Exercise goal:
The range runs from the line containing "yellow diamond: (294, 222)" to the last line of the entries. Copy that range exactly, omitting pictures.

(Geometric shape edit sequences)
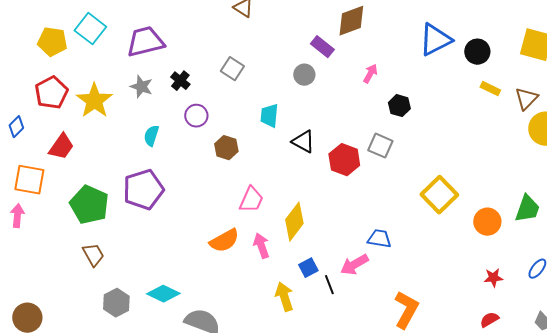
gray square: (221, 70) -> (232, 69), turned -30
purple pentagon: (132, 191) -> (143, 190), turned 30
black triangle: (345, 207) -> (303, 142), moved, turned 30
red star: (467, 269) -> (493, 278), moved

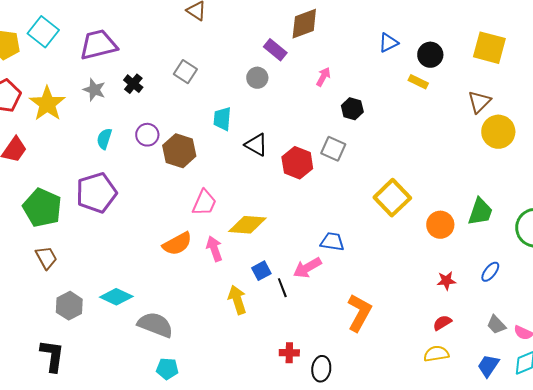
blue triangle: (435, 40) -> (388, 43), size x0.6
yellow rectangle: (490, 89) -> (418, 82), moved
purple circle: (196, 116) -> (147, 135), moved
brown hexagon: (226, 148) -> (179, 151), size x1.4
yellow diamond: (294, 222) -> (247, 225), turned 57

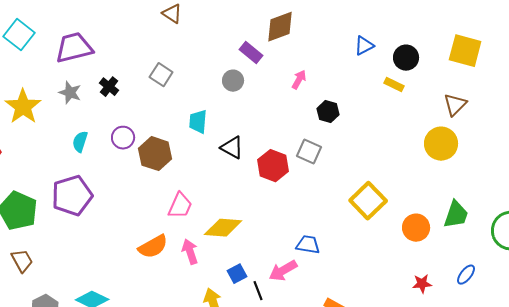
yellow circle: (498, 132) -> (441, 144), moved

Response box:
yellow diamond: (294, 222) -> (247, 225), turned 57

yellow circle: (498, 132) -> (441, 144), moved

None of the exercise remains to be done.